=== EXERCISE GOAL ===
The full listing, excluding its pictures, should be printed exactly as it stands.

=== MATERIAL PROVIDED ===
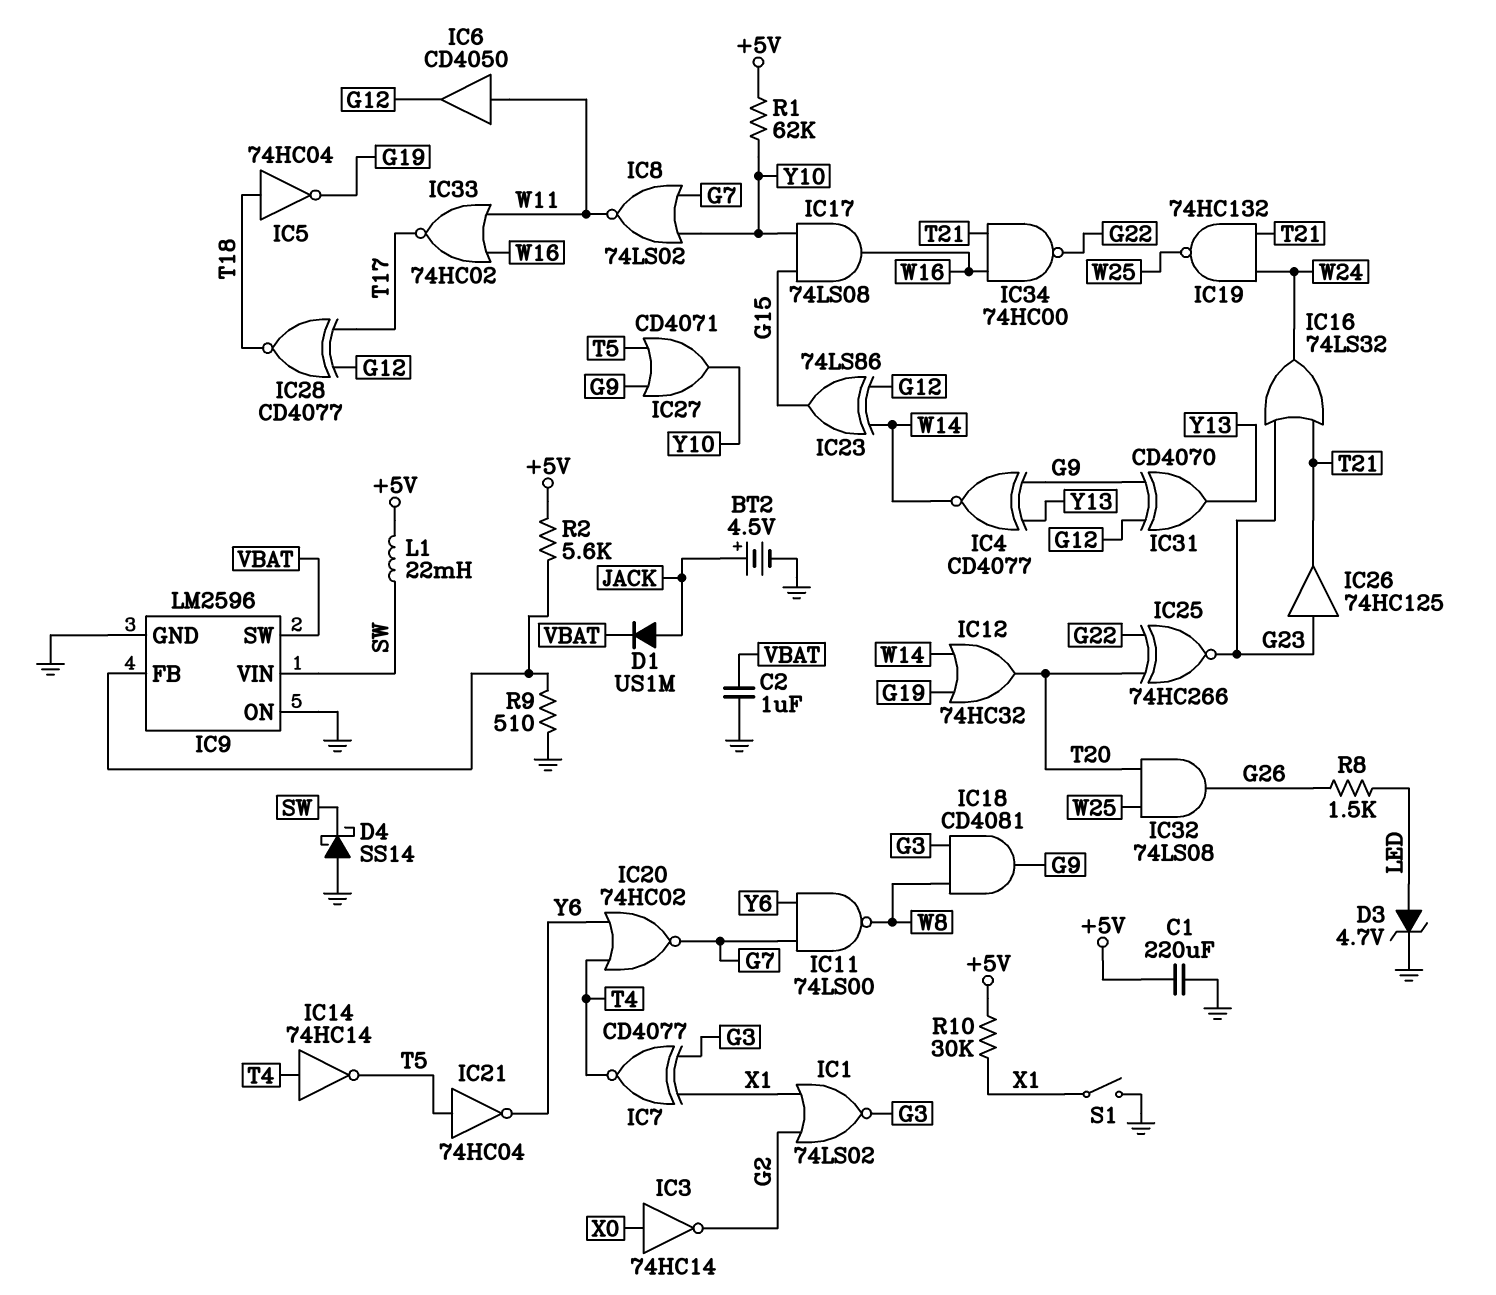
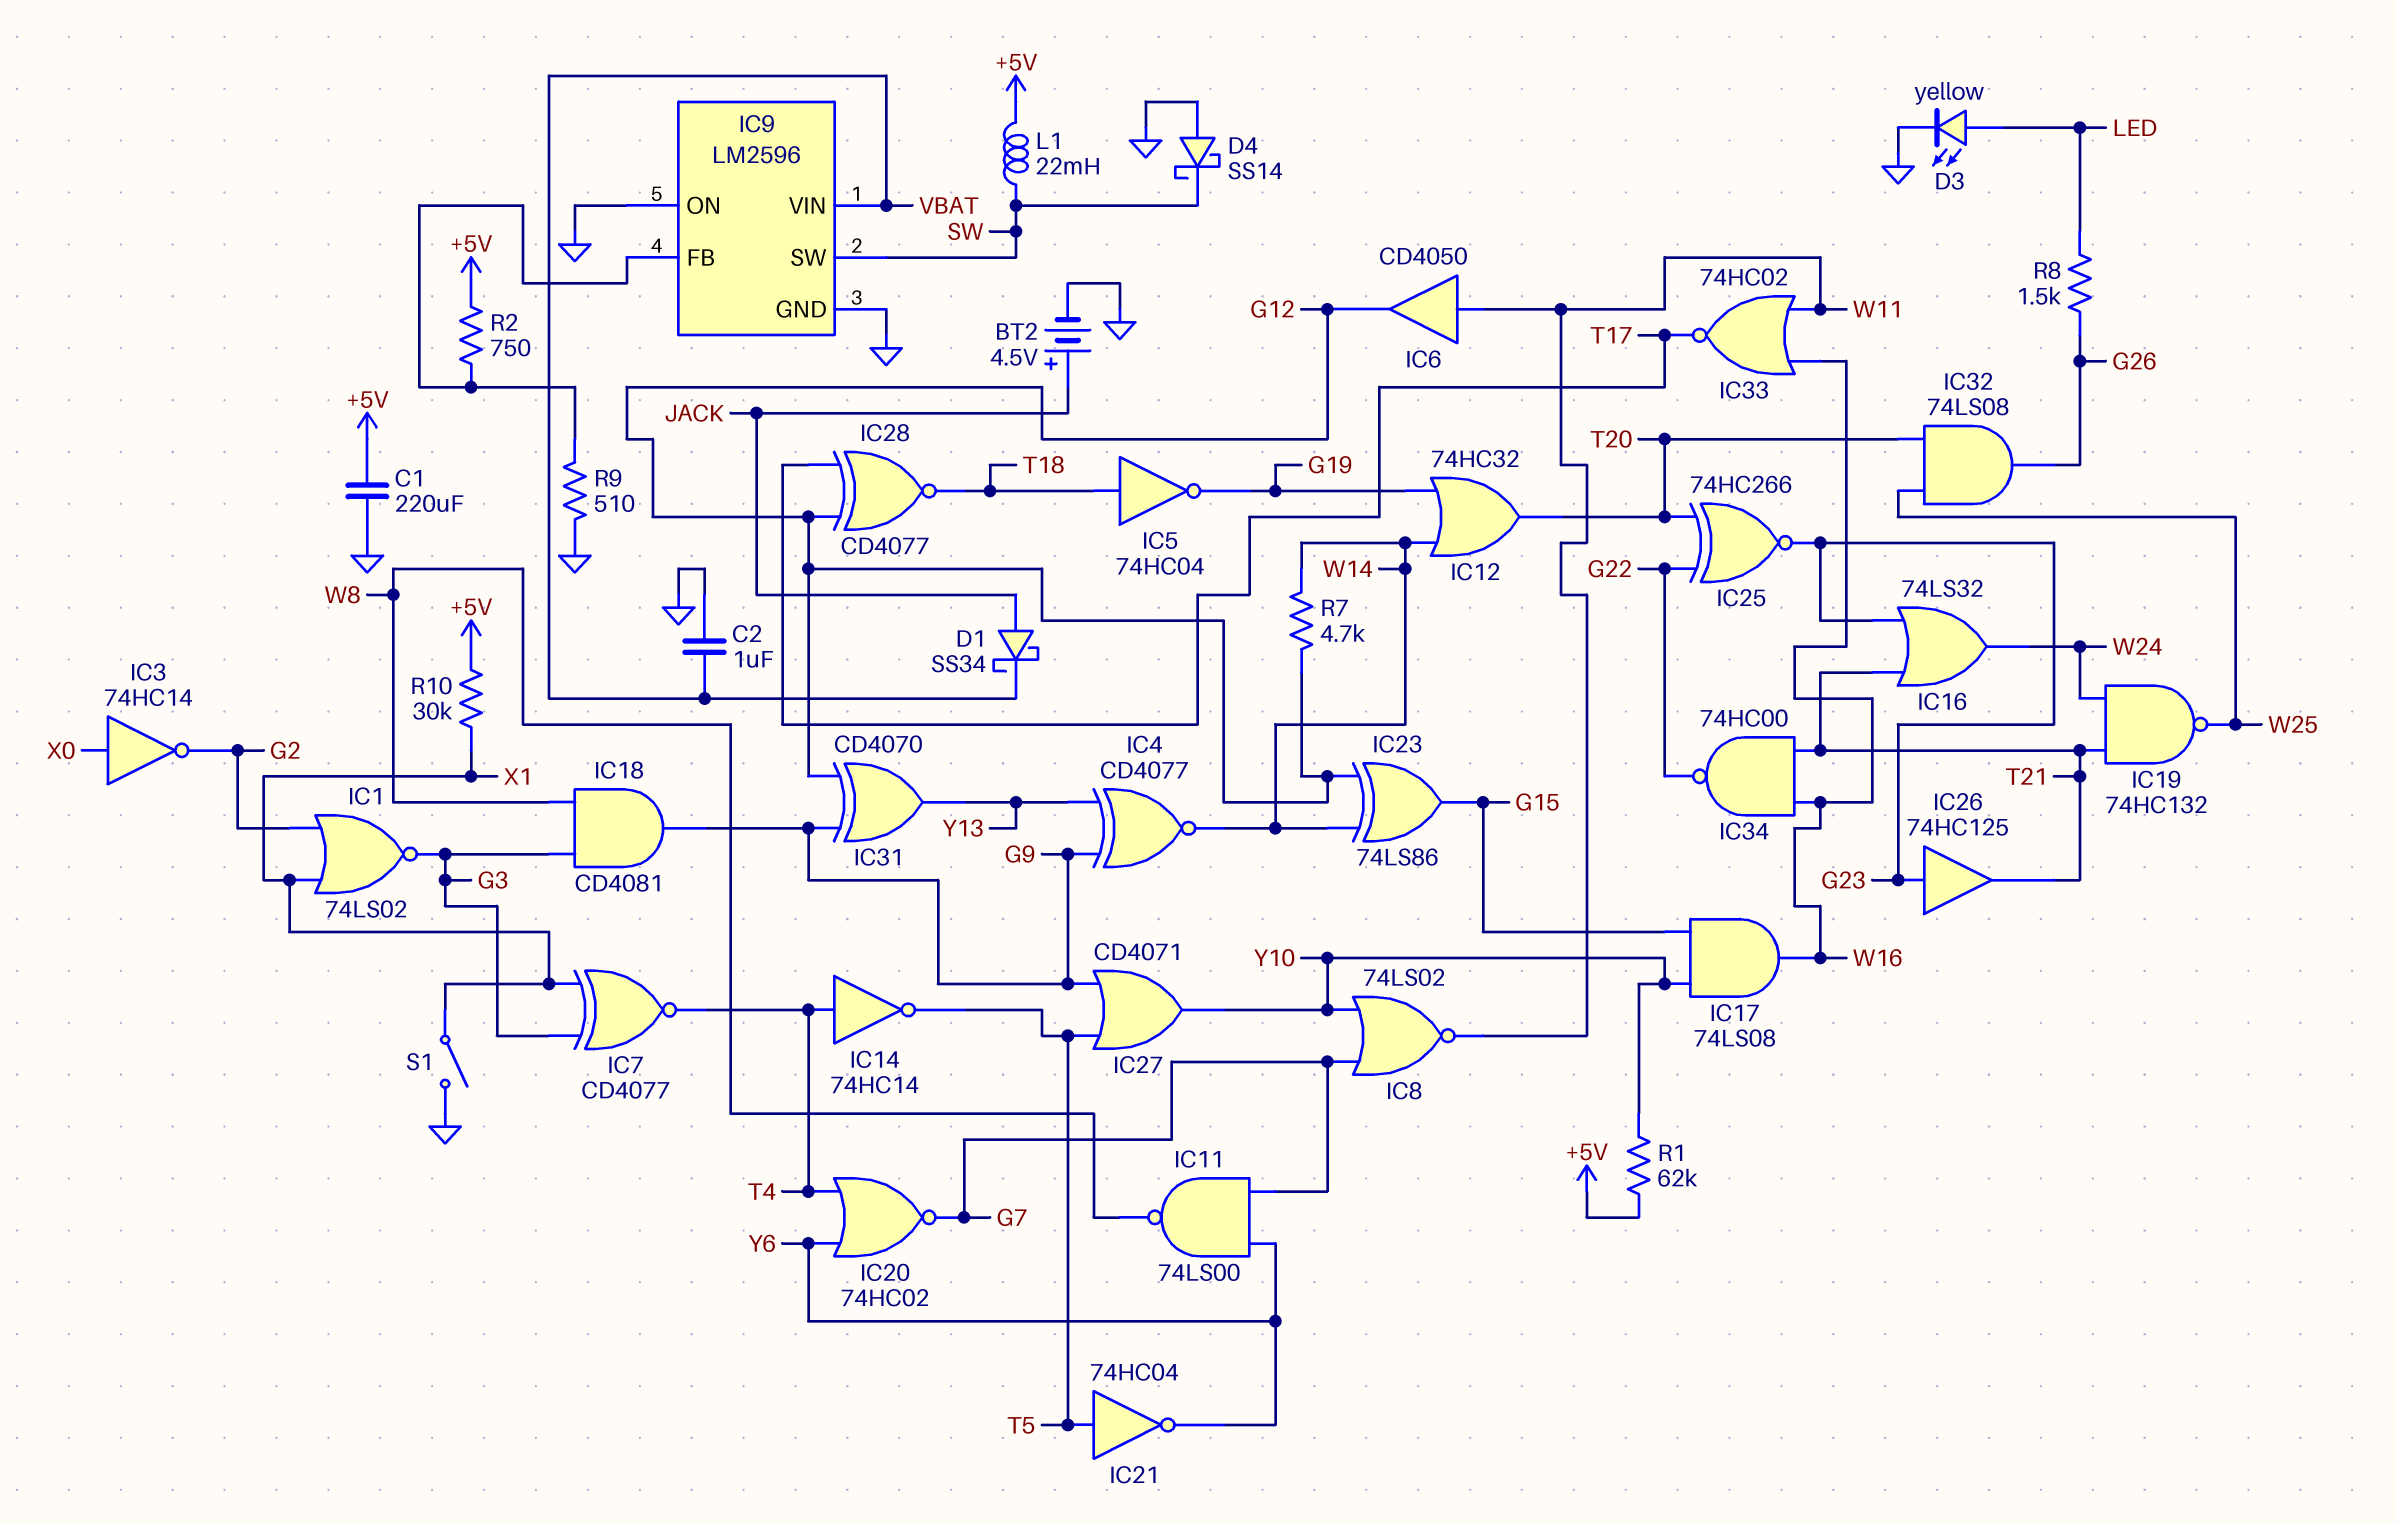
D1: diode US1M (A JACK, K VBAT) -> schottky SS34 (A JACK, K VBAT)
D3: zener 4.7V (A LED, K GND) -> LED yellow (A LED, K GND)
IC9 pin SW: VBAT -> SW
IC9 pin VIN: SW -> VBAT
R2: 5.6k (+5V, IC9/FB) -> 750 (+5V, IC9/FB)
R7: none -> 4.7k (G12, W14)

=== EXERCISE RESULT ===
D1: diode US1M (A JACK, K VBAT) -> schottky SS34 (A JACK, K VBAT)
D3: zener 4.7V (A LED, K GND) -> LED yellow (A LED, K GND)
IC9 pin SW: VBAT -> SW
IC9 pin VIN: SW -> VBAT
R2: 5.6k (+5V, IC9/FB) -> 750 (+5V, IC9/FB)
R7: none -> 4.7k (G12, W14)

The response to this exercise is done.